**Available data**
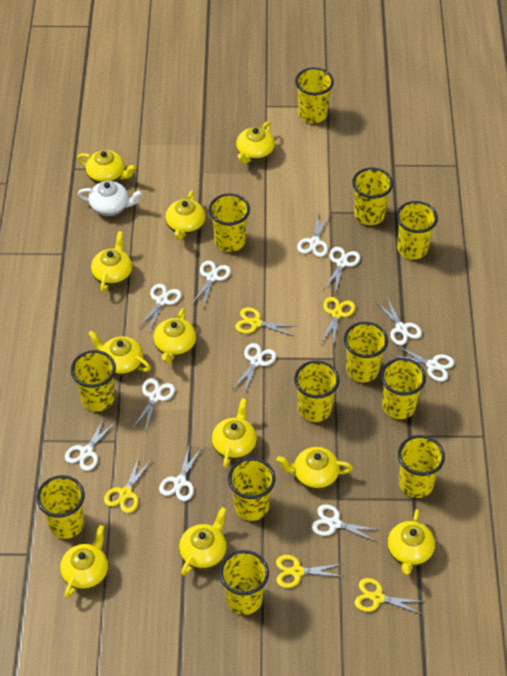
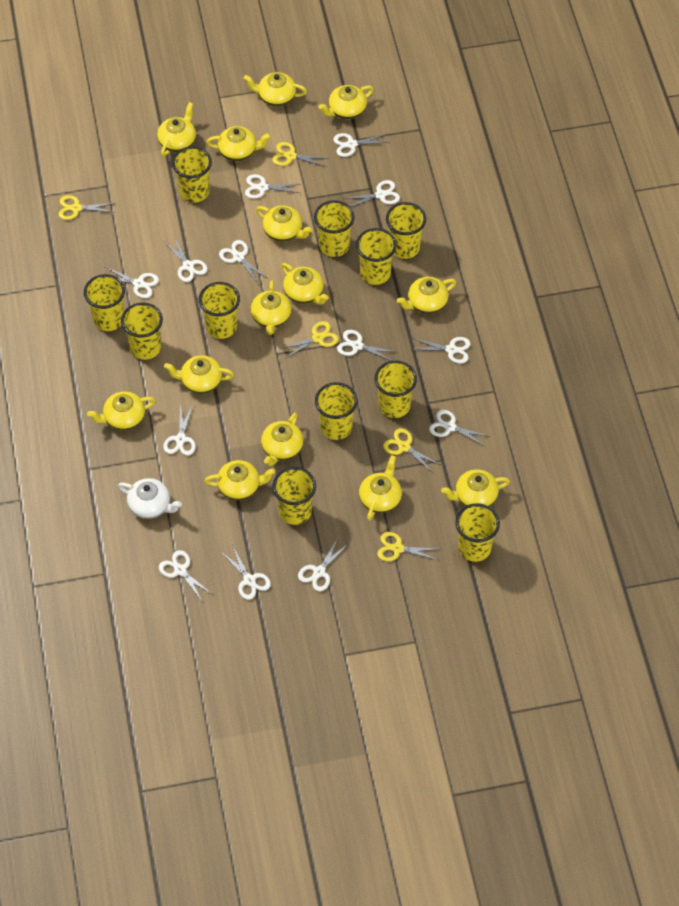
white scissors: 11 -> 13
yellow cup: 12 -> 11
yellow teapot: 11 -> 14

**How to complete this task**
The pictures are to be omitted, and the rest of the listing is to be transcribed exactly.

**Answer**
white scissors: 11 -> 13
yellow cup: 12 -> 11
yellow teapot: 11 -> 14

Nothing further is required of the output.